--- Data to examine Enclosed Below ---
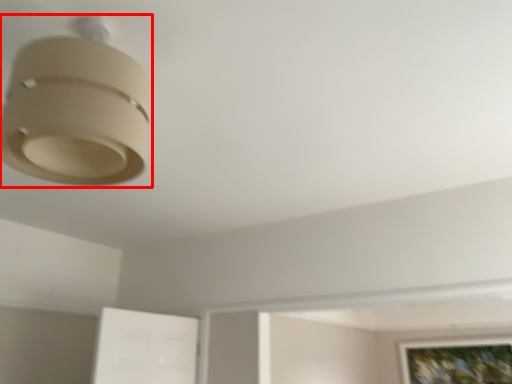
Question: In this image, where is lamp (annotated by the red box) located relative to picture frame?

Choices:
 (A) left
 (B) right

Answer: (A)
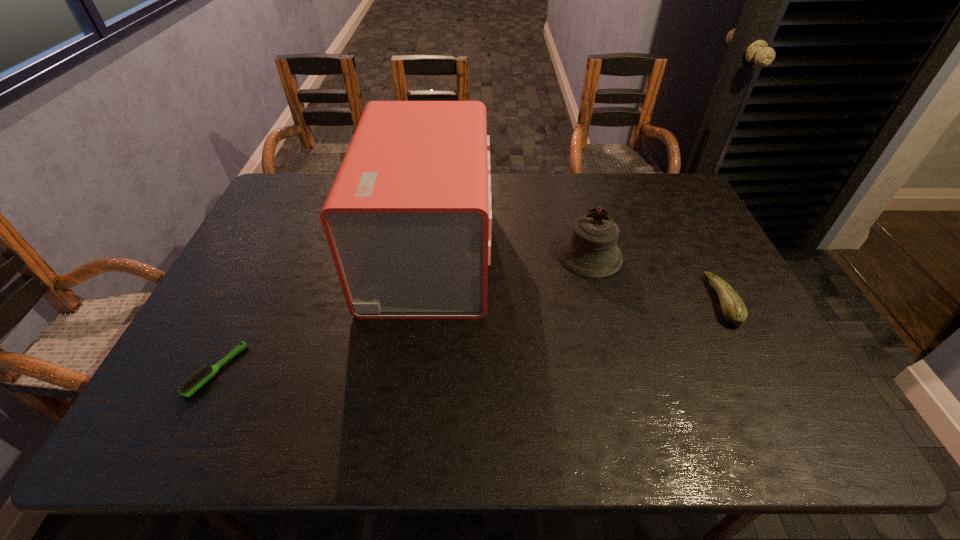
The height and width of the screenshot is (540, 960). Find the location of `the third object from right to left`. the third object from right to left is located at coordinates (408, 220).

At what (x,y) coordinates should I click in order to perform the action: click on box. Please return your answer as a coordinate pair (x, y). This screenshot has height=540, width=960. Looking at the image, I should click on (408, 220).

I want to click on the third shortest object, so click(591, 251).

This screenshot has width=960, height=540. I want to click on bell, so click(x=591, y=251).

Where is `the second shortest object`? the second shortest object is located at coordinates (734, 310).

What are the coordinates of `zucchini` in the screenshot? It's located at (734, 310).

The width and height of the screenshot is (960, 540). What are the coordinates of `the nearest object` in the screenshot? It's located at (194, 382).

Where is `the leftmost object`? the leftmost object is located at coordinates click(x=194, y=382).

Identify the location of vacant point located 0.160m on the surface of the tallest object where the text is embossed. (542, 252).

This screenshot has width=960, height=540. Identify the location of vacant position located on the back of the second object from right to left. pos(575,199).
--- End of Enclosed Data to examine ---
--- Data to examine Enclosed Below ---
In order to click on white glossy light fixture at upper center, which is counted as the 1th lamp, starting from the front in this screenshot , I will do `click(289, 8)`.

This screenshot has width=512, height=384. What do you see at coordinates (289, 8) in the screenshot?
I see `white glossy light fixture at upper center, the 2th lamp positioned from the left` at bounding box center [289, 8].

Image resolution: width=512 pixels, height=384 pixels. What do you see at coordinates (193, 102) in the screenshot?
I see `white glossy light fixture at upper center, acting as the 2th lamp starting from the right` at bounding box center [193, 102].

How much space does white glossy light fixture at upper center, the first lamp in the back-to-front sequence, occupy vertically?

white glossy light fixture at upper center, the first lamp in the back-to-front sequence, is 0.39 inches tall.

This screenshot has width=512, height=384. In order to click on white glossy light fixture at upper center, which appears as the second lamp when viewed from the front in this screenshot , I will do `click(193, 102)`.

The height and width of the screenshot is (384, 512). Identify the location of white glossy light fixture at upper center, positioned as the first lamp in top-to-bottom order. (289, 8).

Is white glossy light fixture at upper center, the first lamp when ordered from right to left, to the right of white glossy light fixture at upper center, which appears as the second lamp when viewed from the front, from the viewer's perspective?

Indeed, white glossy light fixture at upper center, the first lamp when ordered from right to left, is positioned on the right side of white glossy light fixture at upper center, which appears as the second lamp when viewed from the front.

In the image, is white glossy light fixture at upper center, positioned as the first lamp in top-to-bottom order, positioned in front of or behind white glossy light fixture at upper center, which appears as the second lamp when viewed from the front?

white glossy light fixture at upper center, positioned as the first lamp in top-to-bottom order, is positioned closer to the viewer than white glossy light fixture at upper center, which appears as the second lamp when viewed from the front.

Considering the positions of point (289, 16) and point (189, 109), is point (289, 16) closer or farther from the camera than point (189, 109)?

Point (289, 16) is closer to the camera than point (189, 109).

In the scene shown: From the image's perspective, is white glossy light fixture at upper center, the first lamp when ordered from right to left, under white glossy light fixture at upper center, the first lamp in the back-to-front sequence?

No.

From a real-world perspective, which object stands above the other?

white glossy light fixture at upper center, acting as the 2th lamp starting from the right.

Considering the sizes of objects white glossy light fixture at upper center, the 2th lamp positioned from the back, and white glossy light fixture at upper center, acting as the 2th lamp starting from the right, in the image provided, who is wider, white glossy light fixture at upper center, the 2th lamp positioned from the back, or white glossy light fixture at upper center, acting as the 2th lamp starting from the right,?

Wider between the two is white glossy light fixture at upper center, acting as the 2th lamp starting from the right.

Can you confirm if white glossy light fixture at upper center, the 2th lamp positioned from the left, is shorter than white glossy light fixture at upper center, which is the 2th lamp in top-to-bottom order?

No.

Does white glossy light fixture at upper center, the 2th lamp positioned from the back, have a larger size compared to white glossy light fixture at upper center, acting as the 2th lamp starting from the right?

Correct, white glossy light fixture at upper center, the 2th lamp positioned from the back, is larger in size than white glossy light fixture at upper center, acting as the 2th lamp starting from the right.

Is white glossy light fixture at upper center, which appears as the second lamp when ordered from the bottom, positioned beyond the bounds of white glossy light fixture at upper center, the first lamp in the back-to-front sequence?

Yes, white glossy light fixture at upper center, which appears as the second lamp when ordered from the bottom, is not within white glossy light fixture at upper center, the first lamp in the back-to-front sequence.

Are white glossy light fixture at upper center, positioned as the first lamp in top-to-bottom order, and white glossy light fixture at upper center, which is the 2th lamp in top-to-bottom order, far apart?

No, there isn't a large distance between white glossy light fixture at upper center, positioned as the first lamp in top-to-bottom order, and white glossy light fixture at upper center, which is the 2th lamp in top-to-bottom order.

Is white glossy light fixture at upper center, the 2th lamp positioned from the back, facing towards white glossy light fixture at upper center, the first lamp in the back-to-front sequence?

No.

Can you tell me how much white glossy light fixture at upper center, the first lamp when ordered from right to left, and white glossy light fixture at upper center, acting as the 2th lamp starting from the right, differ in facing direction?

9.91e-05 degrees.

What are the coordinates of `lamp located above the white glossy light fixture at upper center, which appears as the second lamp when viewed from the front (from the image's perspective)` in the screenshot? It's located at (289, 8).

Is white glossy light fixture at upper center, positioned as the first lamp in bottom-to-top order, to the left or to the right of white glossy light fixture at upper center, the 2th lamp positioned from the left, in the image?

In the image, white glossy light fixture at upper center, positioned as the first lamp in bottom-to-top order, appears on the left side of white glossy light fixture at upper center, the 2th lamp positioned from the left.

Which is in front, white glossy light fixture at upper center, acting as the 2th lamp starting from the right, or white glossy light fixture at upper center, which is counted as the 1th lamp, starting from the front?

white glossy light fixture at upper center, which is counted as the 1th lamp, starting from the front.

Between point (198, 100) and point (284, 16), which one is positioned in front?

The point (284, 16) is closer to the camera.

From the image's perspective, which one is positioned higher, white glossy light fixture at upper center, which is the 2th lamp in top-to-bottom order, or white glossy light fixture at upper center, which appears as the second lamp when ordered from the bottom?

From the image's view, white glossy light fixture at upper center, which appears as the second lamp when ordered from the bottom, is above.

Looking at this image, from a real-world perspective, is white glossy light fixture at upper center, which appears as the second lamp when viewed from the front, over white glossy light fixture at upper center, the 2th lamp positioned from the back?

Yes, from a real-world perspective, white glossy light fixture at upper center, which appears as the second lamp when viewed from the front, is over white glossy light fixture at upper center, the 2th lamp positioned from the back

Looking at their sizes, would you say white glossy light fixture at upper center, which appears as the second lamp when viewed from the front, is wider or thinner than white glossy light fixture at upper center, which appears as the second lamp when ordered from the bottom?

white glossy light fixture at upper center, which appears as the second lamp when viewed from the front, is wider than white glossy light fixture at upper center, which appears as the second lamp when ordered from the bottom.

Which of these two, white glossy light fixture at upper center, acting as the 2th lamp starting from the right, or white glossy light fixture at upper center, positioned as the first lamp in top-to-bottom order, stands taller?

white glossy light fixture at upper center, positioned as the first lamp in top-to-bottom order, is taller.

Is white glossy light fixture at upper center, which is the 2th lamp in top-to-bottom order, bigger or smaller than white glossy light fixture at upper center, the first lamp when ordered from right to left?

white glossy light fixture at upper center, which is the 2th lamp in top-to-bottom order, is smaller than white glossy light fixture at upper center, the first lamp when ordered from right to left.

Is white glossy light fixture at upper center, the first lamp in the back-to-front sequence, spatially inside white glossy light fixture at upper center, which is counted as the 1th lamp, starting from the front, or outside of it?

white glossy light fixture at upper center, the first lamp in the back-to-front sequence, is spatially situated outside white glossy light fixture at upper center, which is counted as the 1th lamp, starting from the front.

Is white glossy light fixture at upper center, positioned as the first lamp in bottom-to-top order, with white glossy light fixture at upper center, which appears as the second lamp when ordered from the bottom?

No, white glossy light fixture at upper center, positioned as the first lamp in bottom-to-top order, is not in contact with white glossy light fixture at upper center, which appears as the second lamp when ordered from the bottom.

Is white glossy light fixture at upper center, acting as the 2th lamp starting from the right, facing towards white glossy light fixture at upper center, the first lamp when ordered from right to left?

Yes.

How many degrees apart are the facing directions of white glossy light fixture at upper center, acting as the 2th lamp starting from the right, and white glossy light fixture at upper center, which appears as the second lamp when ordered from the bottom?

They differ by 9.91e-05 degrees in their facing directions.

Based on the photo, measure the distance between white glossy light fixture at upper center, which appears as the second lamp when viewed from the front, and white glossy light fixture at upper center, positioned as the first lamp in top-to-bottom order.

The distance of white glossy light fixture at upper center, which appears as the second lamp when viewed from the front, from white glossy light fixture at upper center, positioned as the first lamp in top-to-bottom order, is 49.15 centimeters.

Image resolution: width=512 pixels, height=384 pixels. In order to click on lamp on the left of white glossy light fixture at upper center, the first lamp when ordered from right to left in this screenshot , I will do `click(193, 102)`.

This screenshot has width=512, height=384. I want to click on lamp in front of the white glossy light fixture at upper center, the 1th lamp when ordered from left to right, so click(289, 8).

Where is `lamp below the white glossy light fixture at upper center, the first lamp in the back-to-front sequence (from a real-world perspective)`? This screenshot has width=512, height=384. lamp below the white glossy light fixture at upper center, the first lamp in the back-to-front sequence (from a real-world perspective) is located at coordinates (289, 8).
--- End of Enclosed Data to examine ---
**Task objective**
Please return the stretch of the material from the line containing "The height and width of the screenshot is (540, 960)." through the line containing "at (734, 310).", including both of those lines, and reproduce each line unchanged.

**Solution to this task**
The height and width of the screenshot is (540, 960). Find the location of `the third object from right to left`. the third object from right to left is located at coordinates (408, 220).

At what (x,y) coordinates should I click in order to perform the action: click on box. Please return your answer as a coordinate pair (x, y). This screenshot has height=540, width=960. Looking at the image, I should click on (408, 220).

I want to click on the third shortest object, so click(591, 251).

This screenshot has width=960, height=540. I want to click on bell, so click(x=591, y=251).

Where is `the second shortest object`? the second shortest object is located at coordinates (734, 310).

What are the coordinates of `zucchini` in the screenshot? It's located at (734, 310).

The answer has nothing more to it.